## What the exercise asks
Lines that include "repainted" make up the answer; copy all of them from the data below.

(Extracted data entries)
====

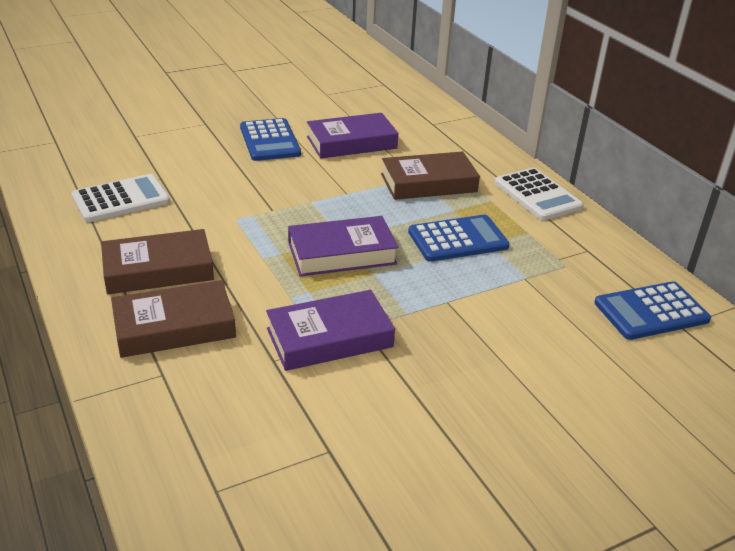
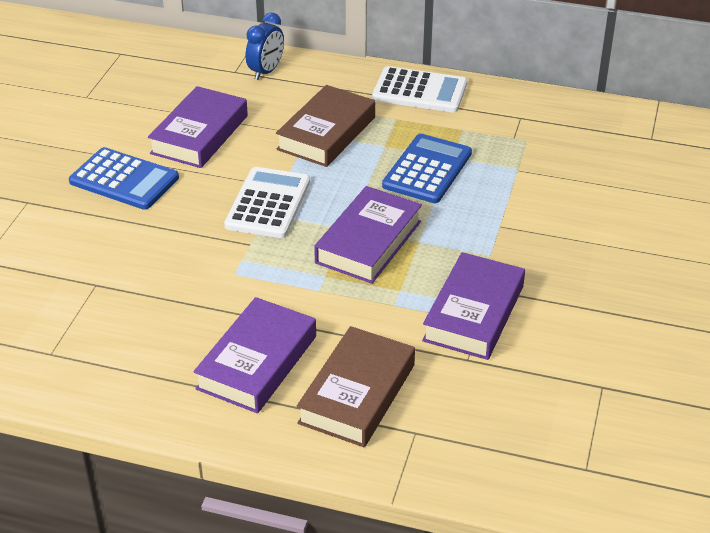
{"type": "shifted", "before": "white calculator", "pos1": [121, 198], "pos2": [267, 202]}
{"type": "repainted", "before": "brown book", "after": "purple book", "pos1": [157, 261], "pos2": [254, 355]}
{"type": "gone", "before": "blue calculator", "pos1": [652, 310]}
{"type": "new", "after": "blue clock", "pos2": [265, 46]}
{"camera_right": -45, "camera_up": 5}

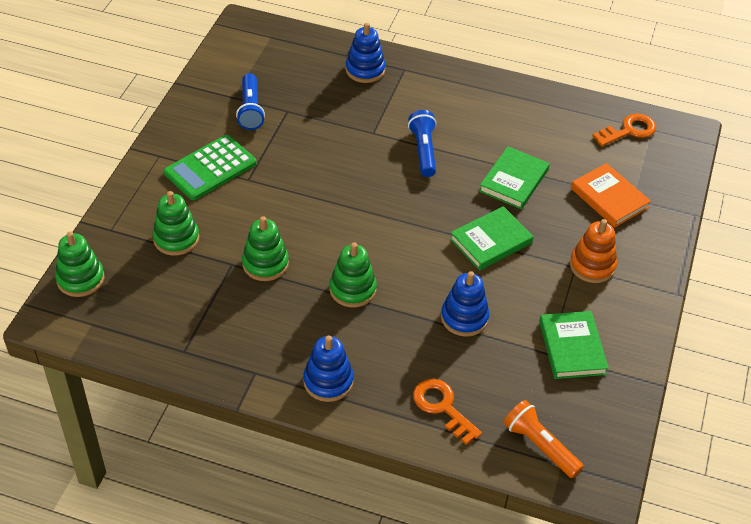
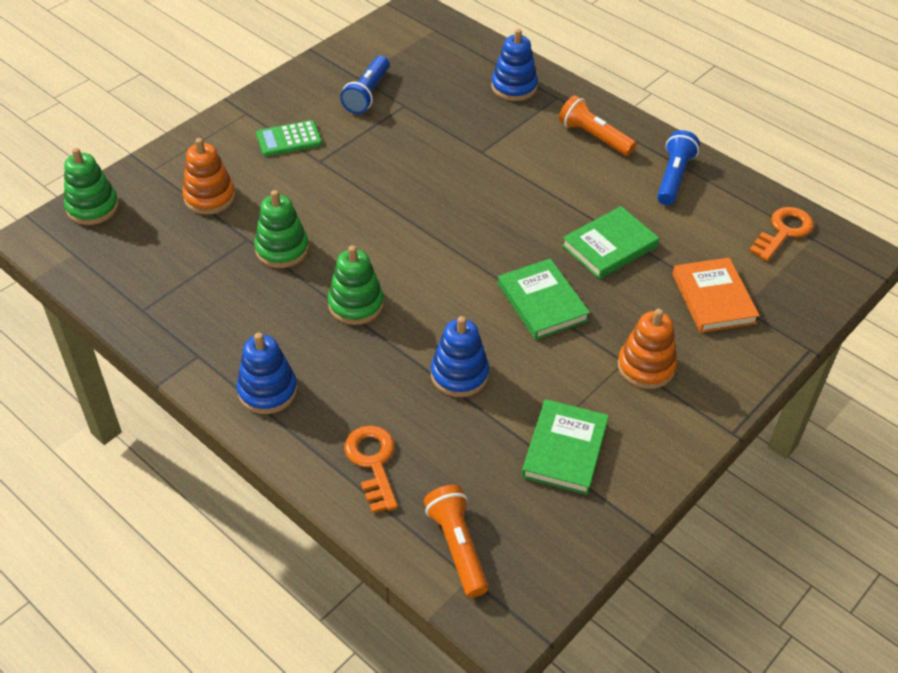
{"type": "shifted", "before": "blue flashlight", "pos1": [422, 143], "pos2": [678, 167]}
{"type": "rotated", "before": "orange key", "pos1": [624, 129], "pos2": [781, 234], "turn": -45}
{"type": "scaled", "before": "green calculator", "pos1": [210, 167], "pos2": [289, 138], "scale": 0.66}
{"type": "repainted", "before": "green stacking toy", "after": "orange stacking toy", "pos1": [175, 223], "pos2": [208, 176]}
{"type": "rotated", "before": "green book", "pos1": [492, 238], "pos2": [544, 299], "turn": 75}
{"type": "new", "after": "orange flashlight", "pos2": [598, 125]}
{"camera_right": 25, "camera_up": 0}

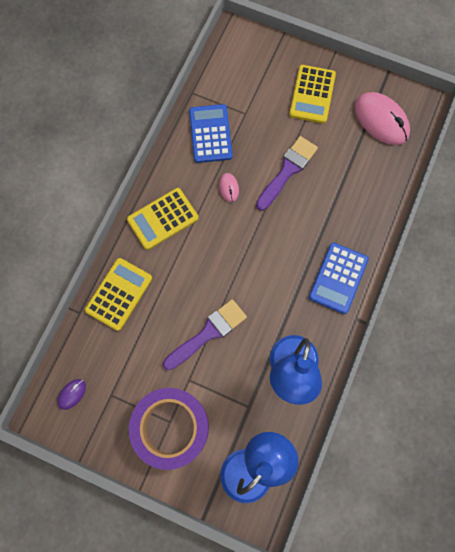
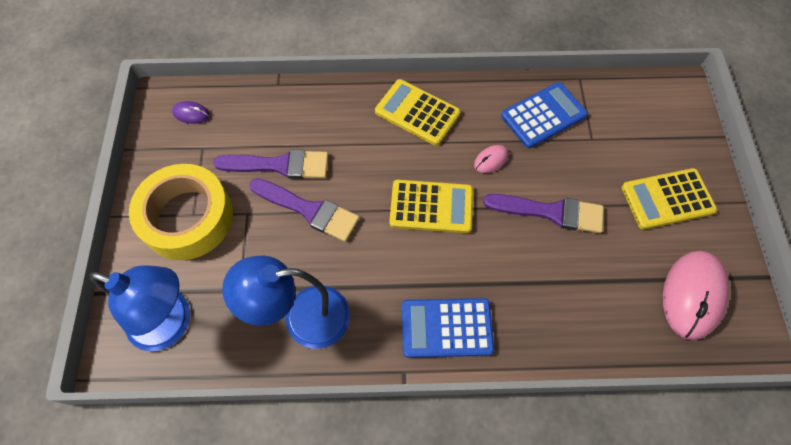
{"type": "shifted", "before": "yellow calculator", "pos1": [118, 294], "pos2": [431, 206]}
{"type": "repainted", "before": "purple tape", "after": "yellow tape", "pos1": [169, 429], "pos2": [181, 212]}
{"type": "new", "after": "purple brush", "pos2": [270, 164]}
{"camera_right": 65, "camera_up": -10}

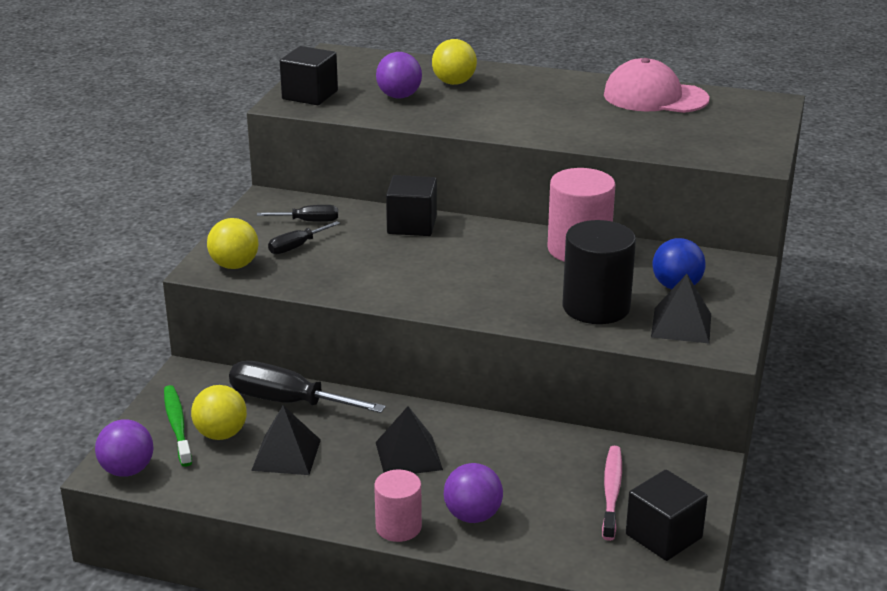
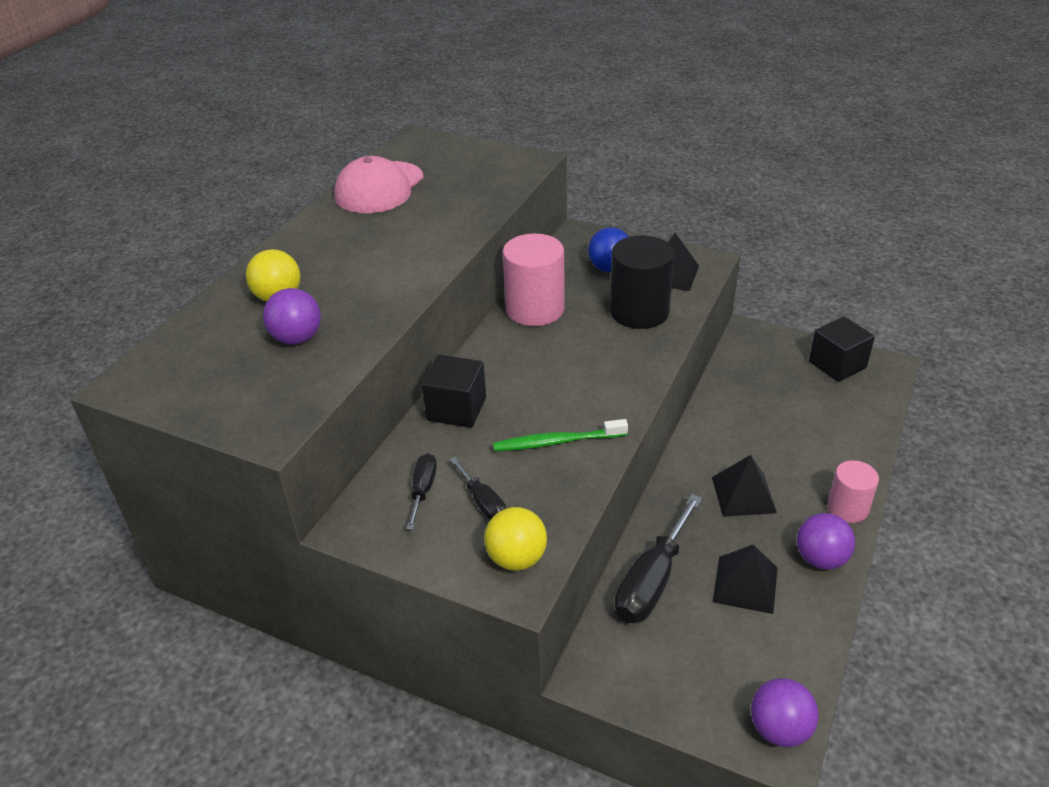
{"type": "gone", "before": "black cube", "pos1": [309, 75]}
{"type": "shifted", "before": "green toothbrush", "pos1": [178, 426], "pos2": [560, 435]}
{"type": "gone", "before": "yellow ball", "pos1": [219, 412]}
{"type": "gone", "before": "pink toothbrush", "pos1": [612, 493]}
{"type": "shifted", "before": "purple ball", "pos1": [473, 493], "pos2": [826, 541]}
{"camera_right": -80, "camera_up": 10}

====

## Solution for this problem
{"type": "repainted", "before": "brown book", "after": "purple book", "pos1": [157, 261], "pos2": [254, 355]}
{"type": "repainted", "before": "green stacking toy", "after": "orange stacking toy", "pos1": [175, 223], "pos2": [208, 176]}
{"type": "repainted", "before": "purple tape", "after": "yellow tape", "pos1": [169, 429], "pos2": [181, 212]}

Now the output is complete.